* DATA EXCERPTS:
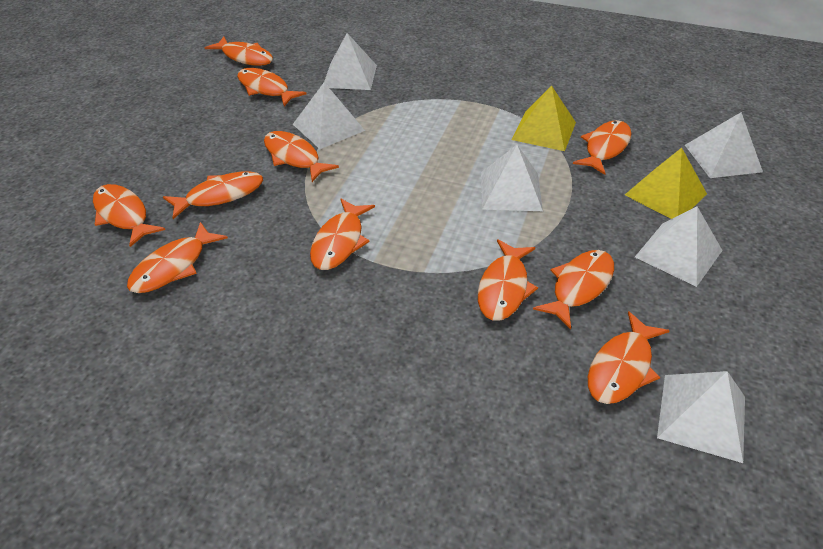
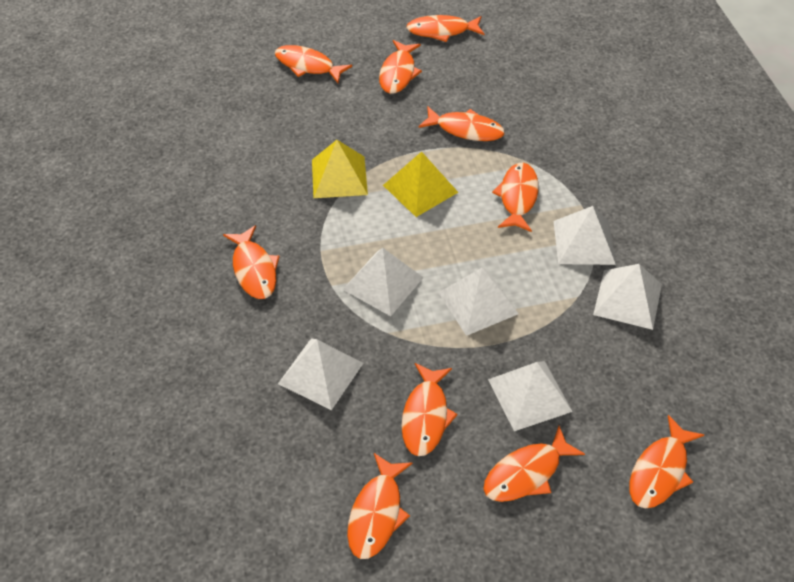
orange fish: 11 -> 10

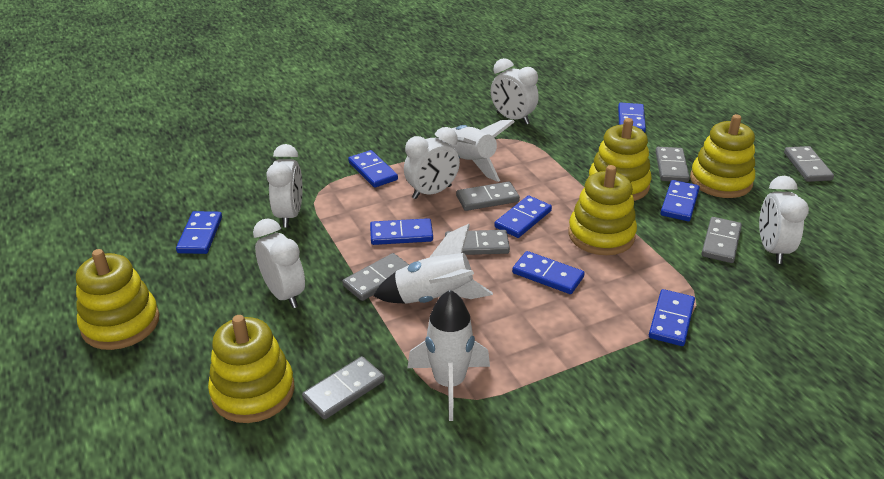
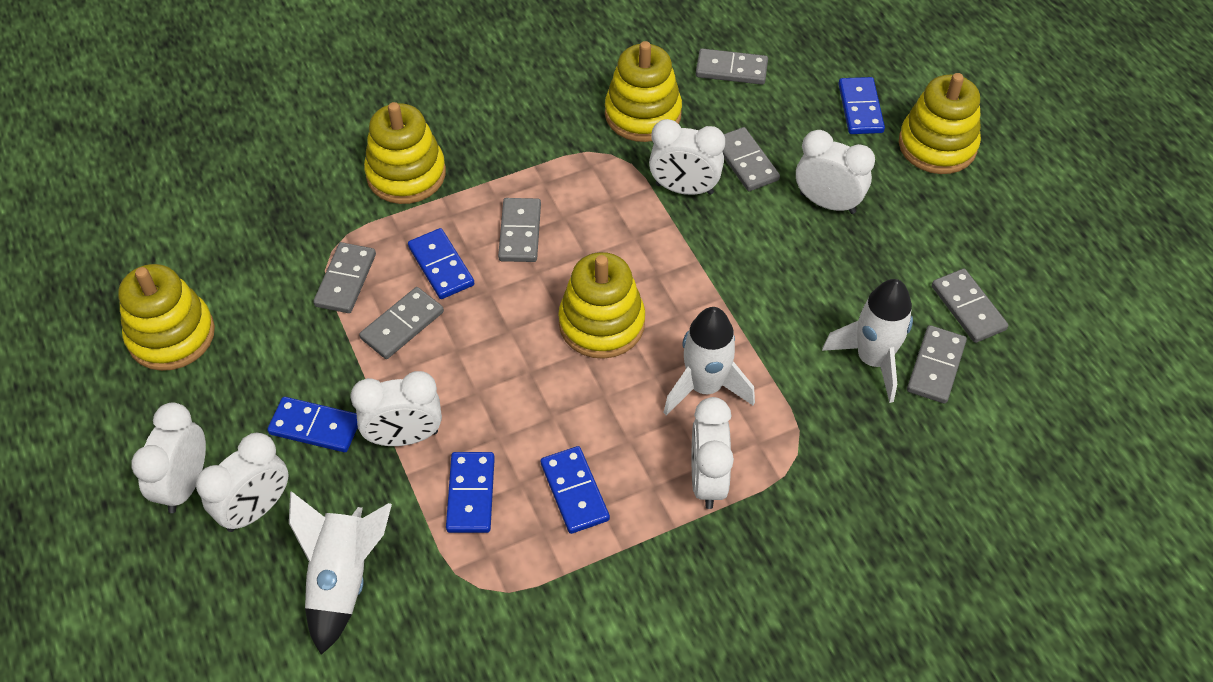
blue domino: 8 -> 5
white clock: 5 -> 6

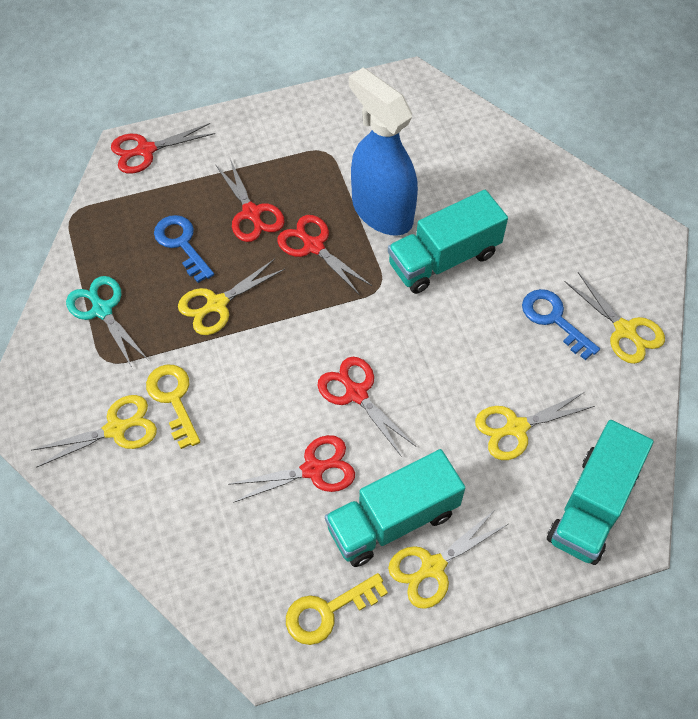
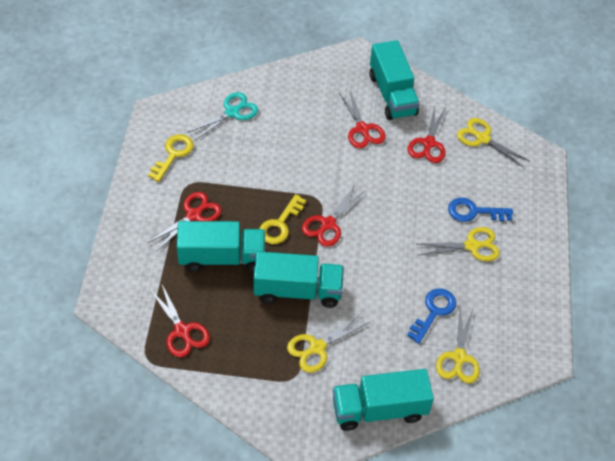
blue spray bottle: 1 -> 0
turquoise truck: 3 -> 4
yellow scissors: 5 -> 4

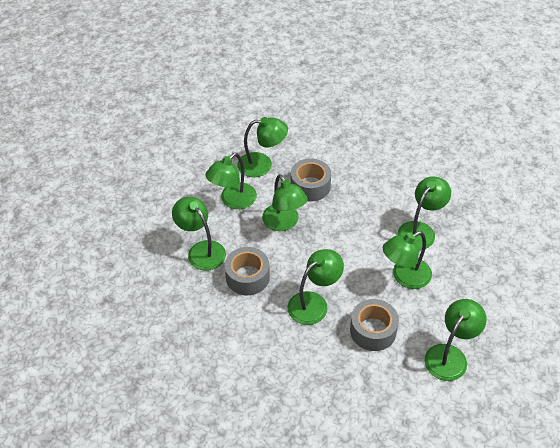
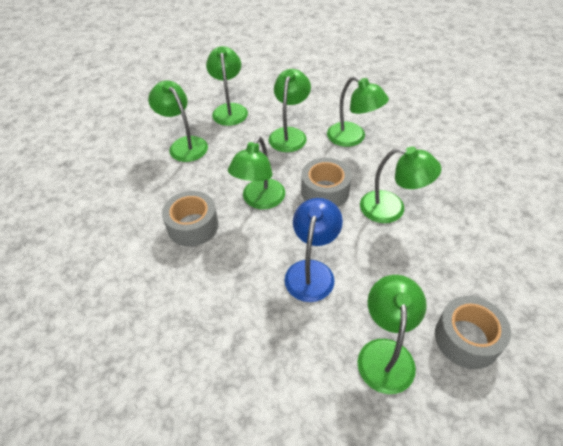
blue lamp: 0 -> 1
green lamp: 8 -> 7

* WHAT IS NEEDED: With the pictures removed, print the entries above exactly.

* SOLUTION TO THIS TASK:
orange fish: 11 -> 10

blue domino: 8 -> 5
white clock: 5 -> 6

blue spray bottle: 1 -> 0
turquoise truck: 3 -> 4
yellow scissors: 5 -> 4

blue lamp: 0 -> 1
green lamp: 8 -> 7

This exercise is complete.